● Exercise: Consider the listing below. Extract exactly the lines from the line containing "(128, 221) = (564, 221): red drum -> none" to the line containing "(410, 152) = (292, 147): none -> pink heart", both included.

● Exercise data:
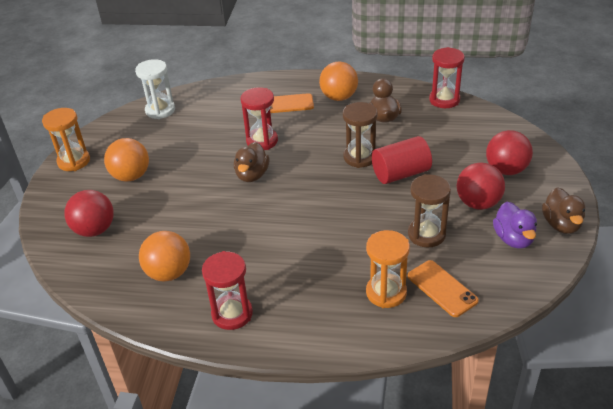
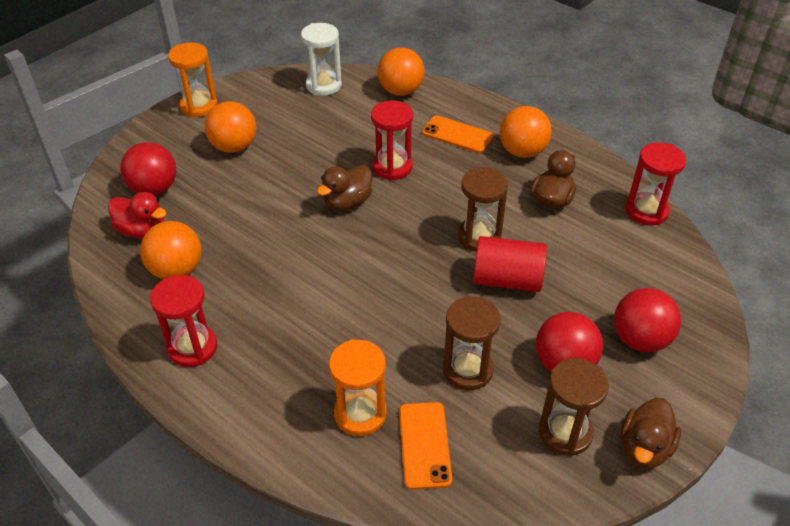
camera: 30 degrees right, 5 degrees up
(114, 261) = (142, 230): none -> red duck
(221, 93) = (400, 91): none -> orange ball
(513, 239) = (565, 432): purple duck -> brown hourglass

* * *

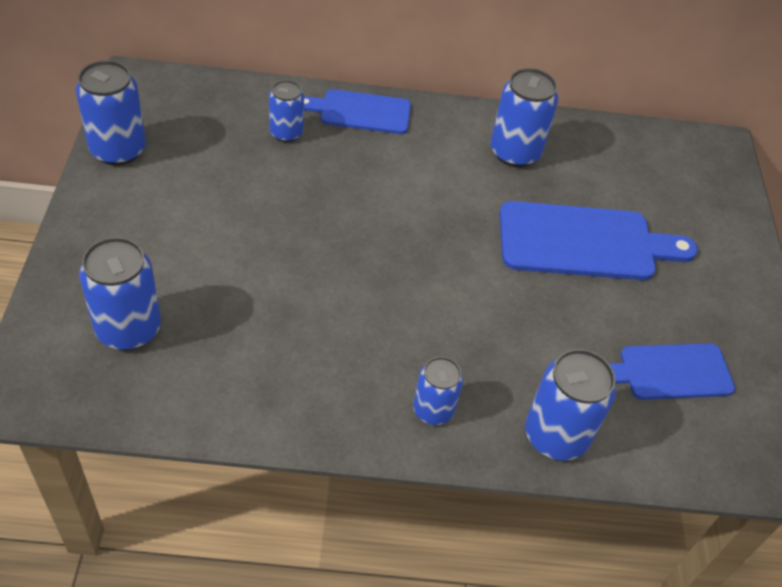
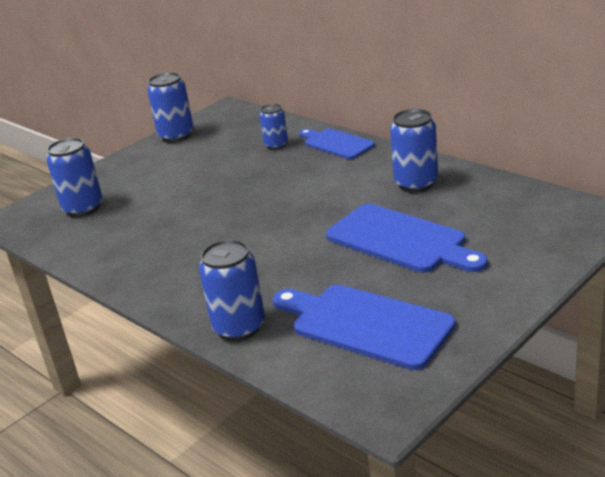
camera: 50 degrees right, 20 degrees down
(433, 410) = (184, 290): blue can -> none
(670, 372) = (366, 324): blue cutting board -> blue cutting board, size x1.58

---

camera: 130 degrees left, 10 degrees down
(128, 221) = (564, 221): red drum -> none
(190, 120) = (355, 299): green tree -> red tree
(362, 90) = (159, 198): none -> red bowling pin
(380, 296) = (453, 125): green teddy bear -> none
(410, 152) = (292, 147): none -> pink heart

● Solution to this exercise:
(128, 221) = (564, 221): red drum -> none
(190, 120) = (355, 299): green tree -> red tree
(362, 90) = (159, 198): none -> red bowling pin
(380, 296) = (453, 125): green teddy bear -> none
(410, 152) = (292, 147): none -> pink heart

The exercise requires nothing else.